## Requirement
The output should be the listing below, limited to the lines from the one with "D1: schottky BAT85" through the one with "R1: 12k (AGND, RESET) -> 100k (AGND, RESET)", exact and without pictures.
--- Records supplied ---
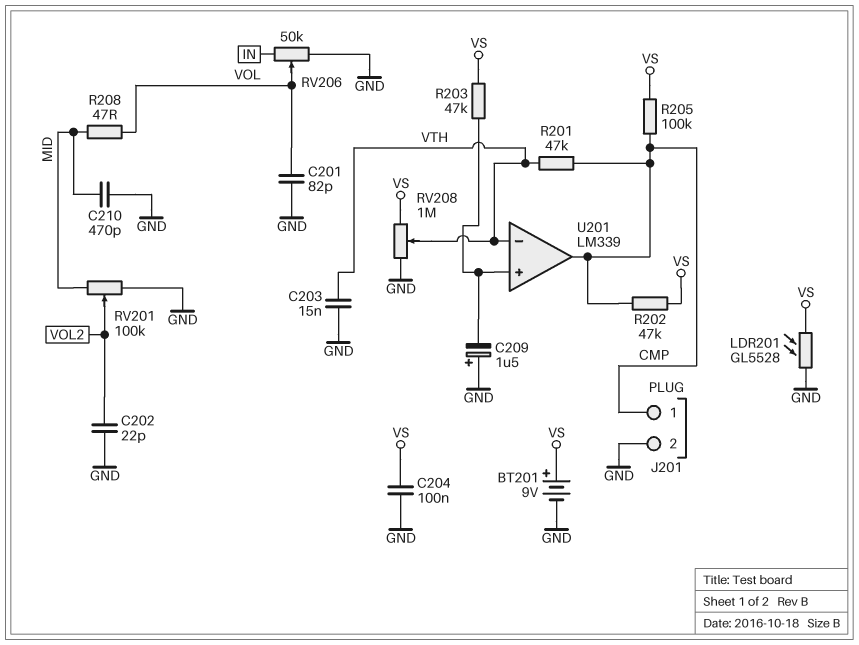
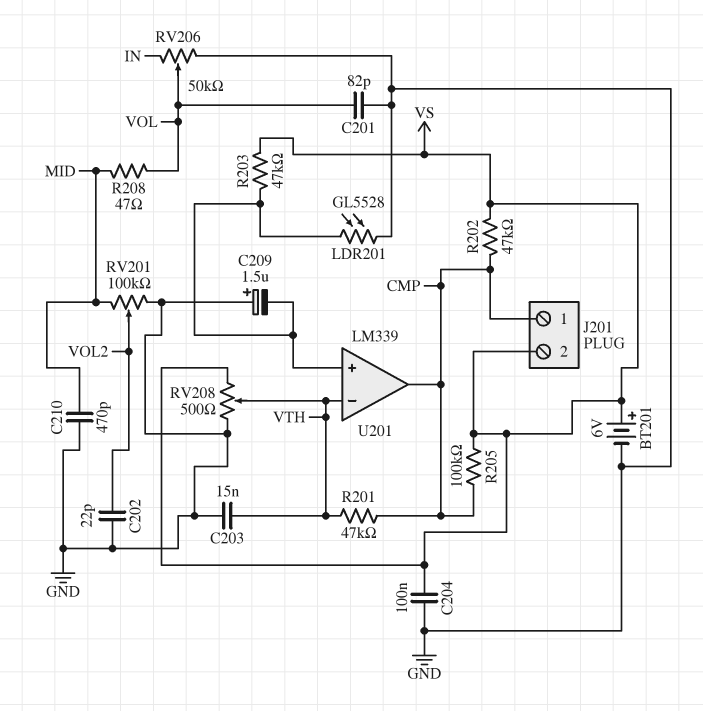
BT201: 9V (plus VS, minus GND) -> 6V (plus VS, minus GND)
J201 pin 2: GND -> VS
LDR201: GL5528 (GND, VS) -> GL5528 (GND, U201/in+)
RV208: 1M (GND, VS, wiper VTH) -> 500 (GND, VS, wiper VTH)

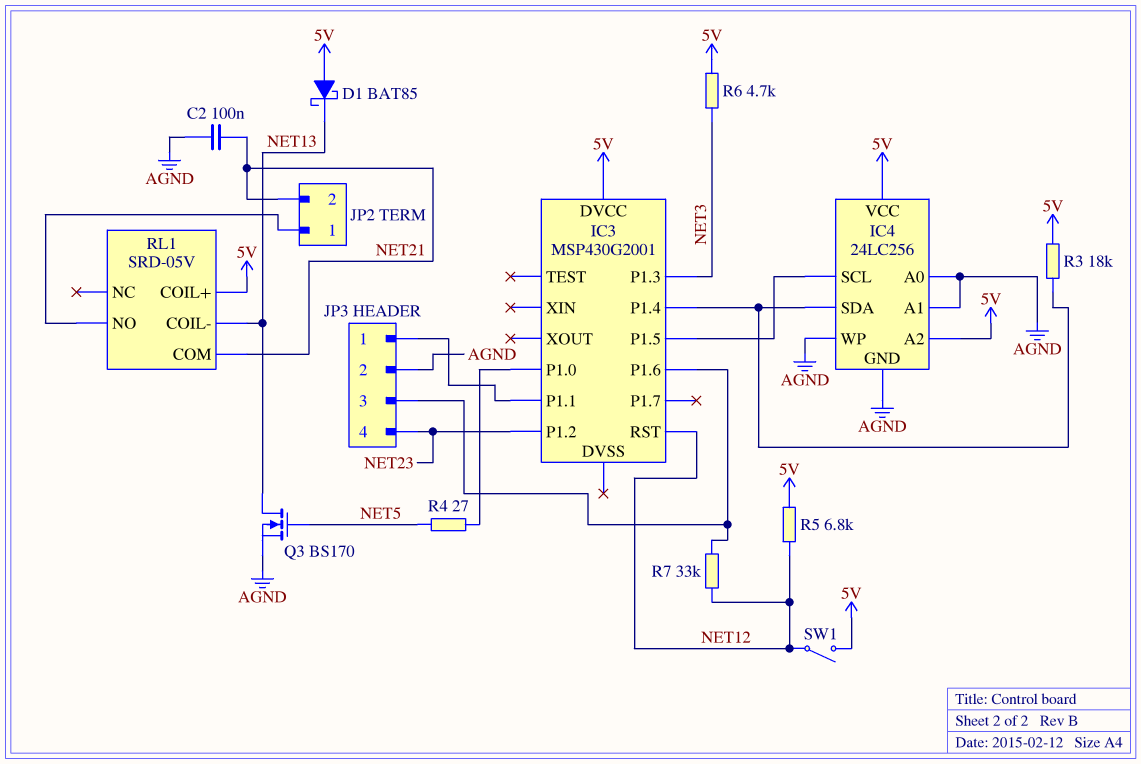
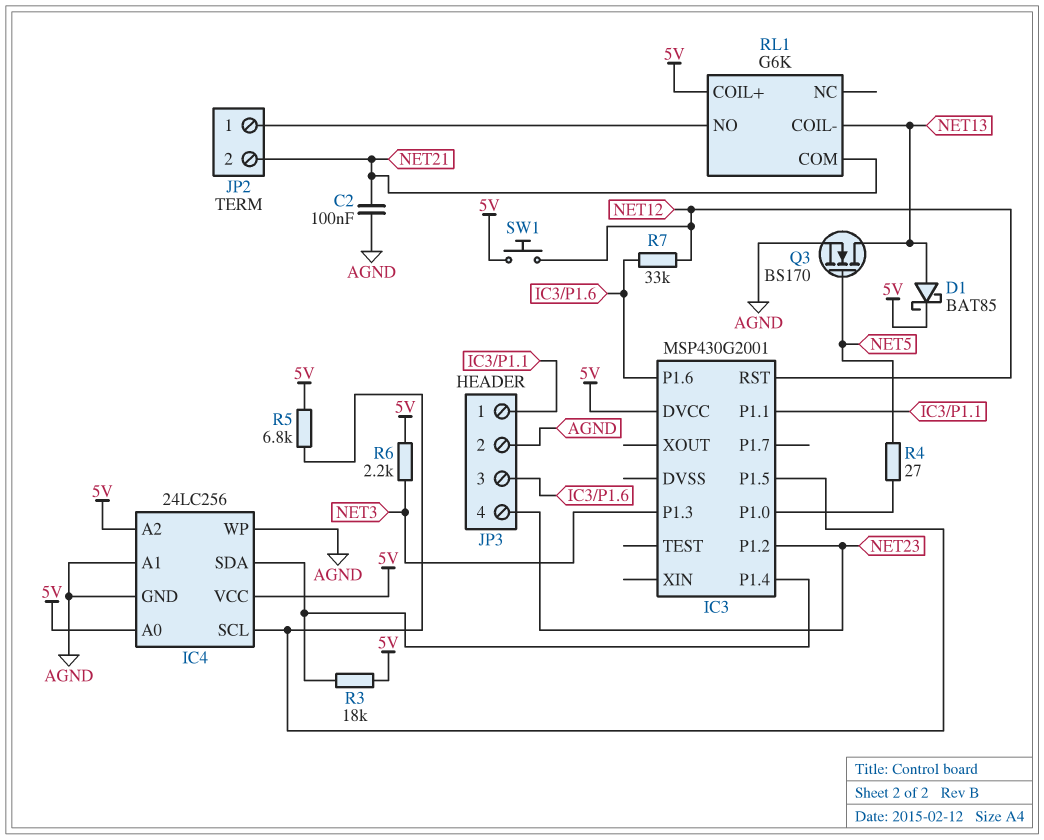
D1: schottky BAT85 (A 5V, K NET13) -> schottky BAT85 (A NET13, K 5V)
IC4 pin A0: AGND -> 5V
R5: 6.8k (5V, NET12) -> 6.8k (5V, IC3/P1.5)
R6: 4.7k (5V, NET3) -> 2.2k (5V, NET3)
RL1: SRD-05V -> G6K
SW1: switch (5V, NET12) -> button (5V, NET12)

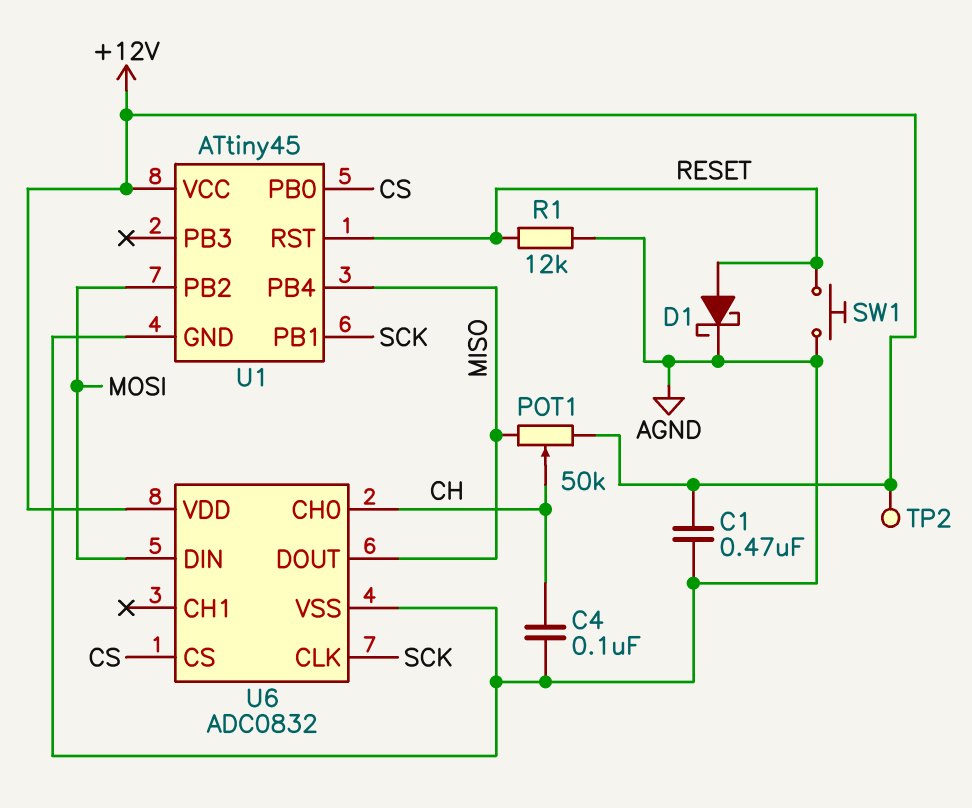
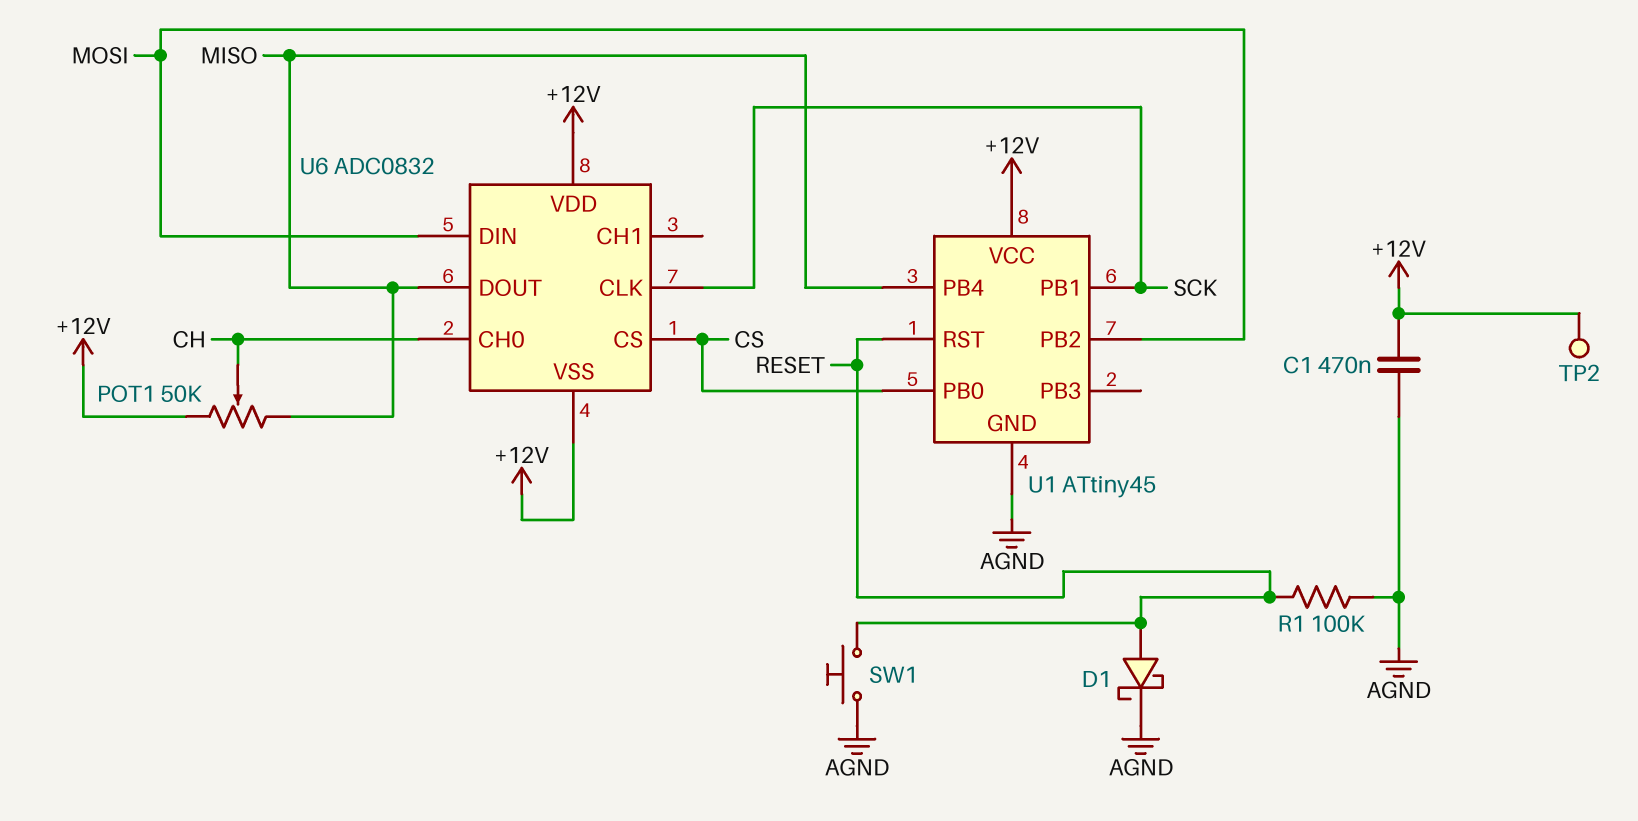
C4: 100nF (AGND, CH) -> none
R1: 12k (AGND, RESET) -> 100k (AGND, RESET)
U6 pin VSS: AGND -> +12V

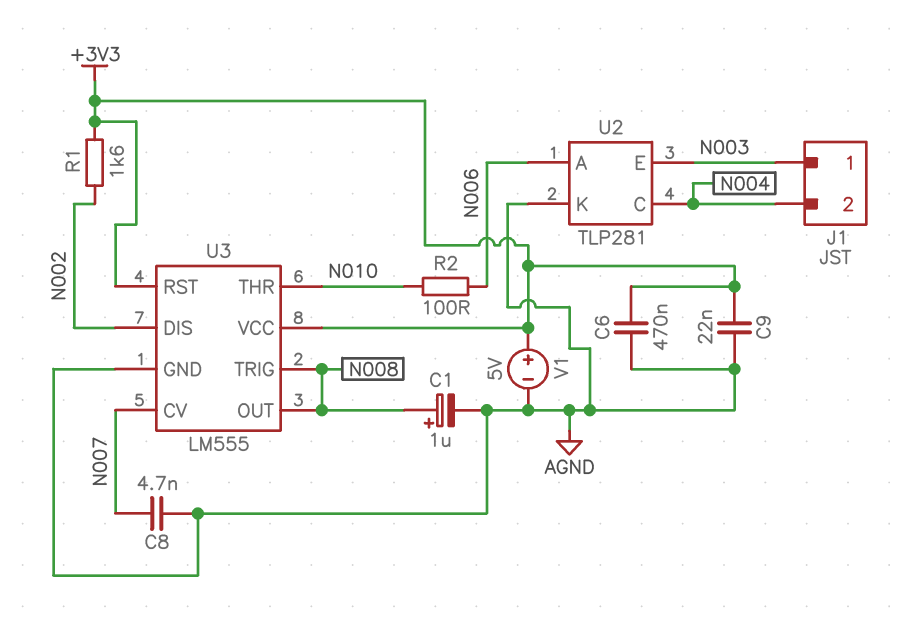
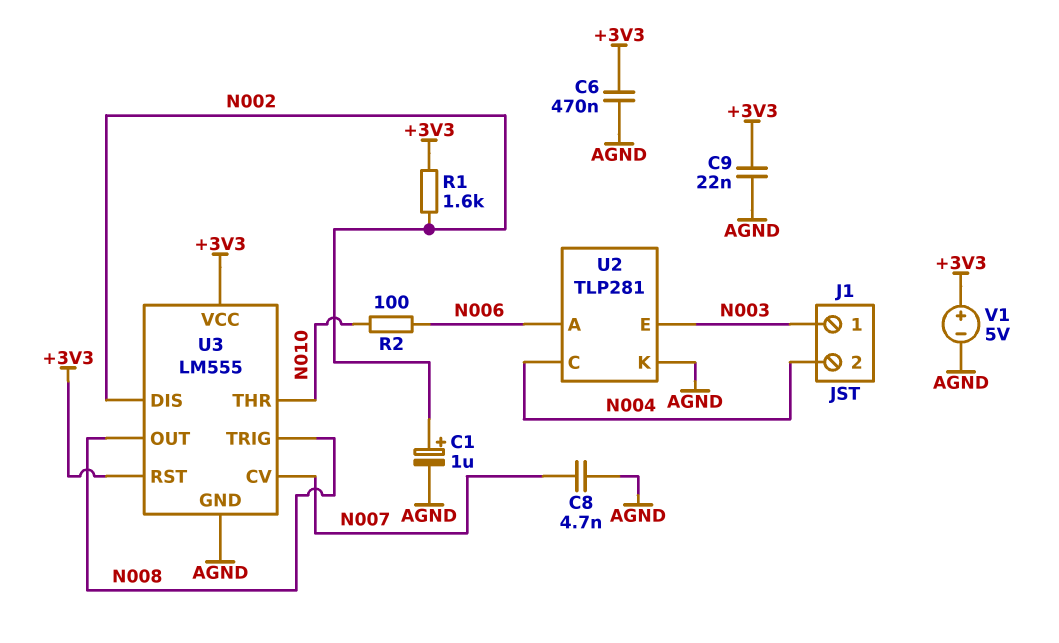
C1: 1uF (plus N008, minus AGND) -> 1uF (plus N002, minus AGND)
---
## Answer to the problem
D1: schottky BAT85 (A 5V, K NET13) -> schottky BAT85 (A NET13, K 5V)
IC4 pin A0: AGND -> 5V
R5: 6.8k (5V, NET12) -> 6.8k (5V, IC3/P1.5)
R6: 4.7k (5V, NET3) -> 2.2k (5V, NET3)
RL1: SRD-05V -> G6K
SW1: switch (5V, NET12) -> button (5V, NET12)

C4: 100nF (AGND, CH) -> none
R1: 12k (AGND, RESET) -> 100k (AGND, RESET)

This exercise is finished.